Task to carry out: In the records below, find the line that contains "none -> purple brick H9 level 1" and the line that contains "grey brick B7 level". Set down exactly those lines and every line between them, and nothing more.

[[ Source material open ]]

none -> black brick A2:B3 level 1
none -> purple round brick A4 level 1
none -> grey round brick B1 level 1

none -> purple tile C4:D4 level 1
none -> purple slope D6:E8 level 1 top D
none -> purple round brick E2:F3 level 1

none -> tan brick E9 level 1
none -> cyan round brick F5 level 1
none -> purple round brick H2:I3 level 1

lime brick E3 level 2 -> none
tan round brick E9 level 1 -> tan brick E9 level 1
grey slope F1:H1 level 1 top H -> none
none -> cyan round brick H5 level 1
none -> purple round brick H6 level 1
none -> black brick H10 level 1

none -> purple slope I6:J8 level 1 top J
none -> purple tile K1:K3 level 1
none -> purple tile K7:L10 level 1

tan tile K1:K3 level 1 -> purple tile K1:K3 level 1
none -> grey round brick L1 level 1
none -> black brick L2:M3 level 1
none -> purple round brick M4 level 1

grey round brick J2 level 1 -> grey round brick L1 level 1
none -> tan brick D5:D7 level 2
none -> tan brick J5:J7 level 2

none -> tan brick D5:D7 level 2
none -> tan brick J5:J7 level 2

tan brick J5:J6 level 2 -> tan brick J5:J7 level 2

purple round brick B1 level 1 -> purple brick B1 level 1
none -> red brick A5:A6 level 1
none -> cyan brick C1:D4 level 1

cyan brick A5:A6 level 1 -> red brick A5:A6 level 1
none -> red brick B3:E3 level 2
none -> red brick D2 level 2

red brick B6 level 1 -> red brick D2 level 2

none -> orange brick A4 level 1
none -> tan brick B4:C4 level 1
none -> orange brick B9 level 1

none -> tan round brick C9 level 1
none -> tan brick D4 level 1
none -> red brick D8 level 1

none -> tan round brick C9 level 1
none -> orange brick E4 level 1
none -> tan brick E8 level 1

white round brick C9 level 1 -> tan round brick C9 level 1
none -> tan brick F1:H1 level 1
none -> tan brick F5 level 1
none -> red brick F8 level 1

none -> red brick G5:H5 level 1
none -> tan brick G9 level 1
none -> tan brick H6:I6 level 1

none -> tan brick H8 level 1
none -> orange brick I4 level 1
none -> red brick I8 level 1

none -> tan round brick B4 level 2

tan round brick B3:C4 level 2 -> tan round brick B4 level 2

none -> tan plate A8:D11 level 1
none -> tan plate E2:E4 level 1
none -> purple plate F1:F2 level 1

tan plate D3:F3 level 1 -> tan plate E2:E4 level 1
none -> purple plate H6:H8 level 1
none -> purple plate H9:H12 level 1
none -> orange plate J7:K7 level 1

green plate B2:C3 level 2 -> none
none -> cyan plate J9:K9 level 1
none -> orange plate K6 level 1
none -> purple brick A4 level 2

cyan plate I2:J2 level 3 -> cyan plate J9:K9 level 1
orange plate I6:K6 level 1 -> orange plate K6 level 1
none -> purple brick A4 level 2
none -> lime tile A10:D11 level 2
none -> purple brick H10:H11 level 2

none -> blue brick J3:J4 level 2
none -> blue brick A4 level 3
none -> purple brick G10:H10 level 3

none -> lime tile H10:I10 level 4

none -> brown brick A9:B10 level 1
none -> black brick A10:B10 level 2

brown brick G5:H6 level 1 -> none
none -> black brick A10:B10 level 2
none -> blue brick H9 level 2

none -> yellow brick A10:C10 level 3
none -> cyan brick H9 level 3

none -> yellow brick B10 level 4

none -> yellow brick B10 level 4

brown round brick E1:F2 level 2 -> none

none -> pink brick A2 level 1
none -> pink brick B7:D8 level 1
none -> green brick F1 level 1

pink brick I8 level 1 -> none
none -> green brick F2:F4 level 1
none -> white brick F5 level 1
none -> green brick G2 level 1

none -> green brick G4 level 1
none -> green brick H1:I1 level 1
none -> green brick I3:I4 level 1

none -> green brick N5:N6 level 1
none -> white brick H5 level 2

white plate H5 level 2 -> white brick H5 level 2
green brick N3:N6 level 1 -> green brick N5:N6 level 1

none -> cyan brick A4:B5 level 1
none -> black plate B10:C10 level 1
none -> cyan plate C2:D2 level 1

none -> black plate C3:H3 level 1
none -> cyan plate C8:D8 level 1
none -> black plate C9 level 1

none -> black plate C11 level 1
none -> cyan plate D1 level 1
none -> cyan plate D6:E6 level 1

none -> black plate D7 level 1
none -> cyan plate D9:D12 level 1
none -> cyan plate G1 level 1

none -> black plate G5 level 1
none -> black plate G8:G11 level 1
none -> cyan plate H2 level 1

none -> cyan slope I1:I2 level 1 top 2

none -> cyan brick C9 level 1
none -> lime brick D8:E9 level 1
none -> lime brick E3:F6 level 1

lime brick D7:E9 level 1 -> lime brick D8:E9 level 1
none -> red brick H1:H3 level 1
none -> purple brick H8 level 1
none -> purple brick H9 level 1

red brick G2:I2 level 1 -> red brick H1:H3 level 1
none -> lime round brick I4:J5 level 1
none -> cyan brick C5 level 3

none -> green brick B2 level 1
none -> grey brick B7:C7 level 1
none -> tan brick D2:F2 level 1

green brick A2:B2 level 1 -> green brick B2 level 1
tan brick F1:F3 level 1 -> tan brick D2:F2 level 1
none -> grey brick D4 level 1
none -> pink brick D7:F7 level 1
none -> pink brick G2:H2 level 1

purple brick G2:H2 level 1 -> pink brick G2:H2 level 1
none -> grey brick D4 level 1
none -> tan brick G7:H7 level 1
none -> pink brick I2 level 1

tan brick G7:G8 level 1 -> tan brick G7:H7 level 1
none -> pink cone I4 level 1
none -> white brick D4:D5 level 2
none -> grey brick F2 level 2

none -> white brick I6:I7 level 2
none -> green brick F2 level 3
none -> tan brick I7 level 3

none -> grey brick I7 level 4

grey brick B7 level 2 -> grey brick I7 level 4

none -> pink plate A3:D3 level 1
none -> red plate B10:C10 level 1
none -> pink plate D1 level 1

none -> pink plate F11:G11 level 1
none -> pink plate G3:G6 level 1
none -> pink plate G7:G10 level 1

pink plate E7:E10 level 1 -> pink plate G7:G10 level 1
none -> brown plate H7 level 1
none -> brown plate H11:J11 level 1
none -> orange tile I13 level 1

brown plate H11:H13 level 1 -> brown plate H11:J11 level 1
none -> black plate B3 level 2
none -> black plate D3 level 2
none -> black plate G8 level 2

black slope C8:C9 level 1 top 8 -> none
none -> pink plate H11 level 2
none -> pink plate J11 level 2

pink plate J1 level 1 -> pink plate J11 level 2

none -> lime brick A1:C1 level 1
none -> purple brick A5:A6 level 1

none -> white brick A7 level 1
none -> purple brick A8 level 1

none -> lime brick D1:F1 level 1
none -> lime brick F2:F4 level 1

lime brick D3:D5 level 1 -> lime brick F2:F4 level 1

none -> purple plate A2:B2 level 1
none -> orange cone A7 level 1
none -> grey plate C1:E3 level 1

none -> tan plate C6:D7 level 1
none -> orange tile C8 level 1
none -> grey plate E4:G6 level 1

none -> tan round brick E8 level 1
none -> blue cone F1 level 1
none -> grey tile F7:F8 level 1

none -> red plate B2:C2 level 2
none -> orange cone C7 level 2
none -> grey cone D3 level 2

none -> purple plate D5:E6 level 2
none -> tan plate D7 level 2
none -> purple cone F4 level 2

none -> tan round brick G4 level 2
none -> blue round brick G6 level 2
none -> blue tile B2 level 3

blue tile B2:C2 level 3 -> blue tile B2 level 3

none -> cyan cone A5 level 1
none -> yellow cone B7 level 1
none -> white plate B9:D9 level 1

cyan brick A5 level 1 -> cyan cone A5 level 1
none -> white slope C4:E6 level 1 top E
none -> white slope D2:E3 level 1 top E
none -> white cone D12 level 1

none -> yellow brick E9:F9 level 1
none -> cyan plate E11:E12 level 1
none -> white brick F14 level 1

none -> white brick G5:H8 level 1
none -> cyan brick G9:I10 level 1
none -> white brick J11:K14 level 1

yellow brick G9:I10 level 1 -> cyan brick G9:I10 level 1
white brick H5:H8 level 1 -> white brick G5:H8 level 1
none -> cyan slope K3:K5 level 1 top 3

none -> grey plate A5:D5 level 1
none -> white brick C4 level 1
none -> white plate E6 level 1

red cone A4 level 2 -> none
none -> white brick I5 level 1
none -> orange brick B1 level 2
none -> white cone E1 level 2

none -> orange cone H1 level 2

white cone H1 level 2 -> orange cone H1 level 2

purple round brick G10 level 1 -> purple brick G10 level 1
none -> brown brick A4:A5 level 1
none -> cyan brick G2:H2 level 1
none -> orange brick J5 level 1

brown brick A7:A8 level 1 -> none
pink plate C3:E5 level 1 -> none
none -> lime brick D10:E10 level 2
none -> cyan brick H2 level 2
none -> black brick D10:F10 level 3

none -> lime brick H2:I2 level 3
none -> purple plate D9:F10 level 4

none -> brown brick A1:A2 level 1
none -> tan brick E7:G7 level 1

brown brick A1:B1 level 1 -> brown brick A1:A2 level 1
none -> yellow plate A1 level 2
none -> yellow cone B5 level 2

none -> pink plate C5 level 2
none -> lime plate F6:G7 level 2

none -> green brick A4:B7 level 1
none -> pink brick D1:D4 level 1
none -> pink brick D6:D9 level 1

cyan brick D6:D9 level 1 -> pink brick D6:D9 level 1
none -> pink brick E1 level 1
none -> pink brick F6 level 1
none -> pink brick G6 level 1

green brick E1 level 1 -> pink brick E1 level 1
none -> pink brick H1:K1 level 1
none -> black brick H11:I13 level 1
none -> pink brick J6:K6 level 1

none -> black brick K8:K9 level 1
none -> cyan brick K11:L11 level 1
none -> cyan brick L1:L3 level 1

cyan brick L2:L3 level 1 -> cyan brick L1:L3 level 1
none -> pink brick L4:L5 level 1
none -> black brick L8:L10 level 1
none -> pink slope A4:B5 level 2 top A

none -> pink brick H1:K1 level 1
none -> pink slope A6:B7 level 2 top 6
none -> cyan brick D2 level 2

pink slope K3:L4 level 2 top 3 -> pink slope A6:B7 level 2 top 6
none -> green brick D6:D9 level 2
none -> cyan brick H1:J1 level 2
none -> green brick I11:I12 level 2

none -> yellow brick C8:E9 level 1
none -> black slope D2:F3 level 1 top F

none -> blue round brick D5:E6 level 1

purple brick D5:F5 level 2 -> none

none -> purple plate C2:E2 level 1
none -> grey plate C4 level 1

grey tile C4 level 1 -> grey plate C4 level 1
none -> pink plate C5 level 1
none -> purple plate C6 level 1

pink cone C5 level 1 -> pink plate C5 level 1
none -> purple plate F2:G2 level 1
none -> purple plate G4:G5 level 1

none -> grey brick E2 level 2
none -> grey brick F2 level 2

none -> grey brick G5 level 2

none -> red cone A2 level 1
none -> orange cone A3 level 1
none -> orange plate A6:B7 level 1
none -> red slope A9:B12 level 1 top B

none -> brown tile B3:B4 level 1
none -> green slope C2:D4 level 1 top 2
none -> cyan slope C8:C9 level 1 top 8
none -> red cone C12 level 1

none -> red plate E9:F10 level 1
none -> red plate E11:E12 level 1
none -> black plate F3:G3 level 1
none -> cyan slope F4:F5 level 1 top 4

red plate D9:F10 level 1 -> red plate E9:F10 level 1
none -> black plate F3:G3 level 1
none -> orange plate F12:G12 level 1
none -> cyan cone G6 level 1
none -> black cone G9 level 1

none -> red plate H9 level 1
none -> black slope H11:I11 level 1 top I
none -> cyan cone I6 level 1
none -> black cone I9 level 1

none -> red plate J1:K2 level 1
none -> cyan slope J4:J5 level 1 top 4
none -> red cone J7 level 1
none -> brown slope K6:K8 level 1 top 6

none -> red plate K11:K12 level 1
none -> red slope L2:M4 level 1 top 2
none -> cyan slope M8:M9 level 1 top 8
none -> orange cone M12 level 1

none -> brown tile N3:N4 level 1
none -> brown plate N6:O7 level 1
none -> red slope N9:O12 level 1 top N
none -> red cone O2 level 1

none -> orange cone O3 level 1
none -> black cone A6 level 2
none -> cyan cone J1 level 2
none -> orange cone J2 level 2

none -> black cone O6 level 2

[[ Source material closed ]]

Solution for this task:
none -> purple brick H9 level 1

red brick G2:I2 level 1 -> red brick H1:H3 level 1
none -> lime round brick I4:J5 level 1
none -> cyan brick C5 level 3

none -> green brick B2 level 1
none -> grey brick B7:C7 level 1
none -> tan brick D2:F2 level 1

green brick A2:B2 level 1 -> green brick B2 level 1
tan brick F1:F3 level 1 -> tan brick D2:F2 level 1
none -> grey brick D4 level 1
none -> pink brick D7:F7 level 1
none -> pink brick G2:H2 level 1

purple brick G2:H2 level 1 -> pink brick G2:H2 level 1
none -> grey brick D4 level 1
none -> tan brick G7:H7 level 1
none -> pink brick I2 level 1

tan brick G7:G8 level 1 -> tan brick G7:H7 level 1
none -> pink cone I4 level 1
none -> white brick D4:D5 level 2
none -> grey brick F2 level 2

none -> white brick I6:I7 level 2
none -> green brick F2 level 3
none -> tan brick I7 level 3

none -> grey brick I7 level 4

grey brick B7 level 2 -> grey brick I7 level 4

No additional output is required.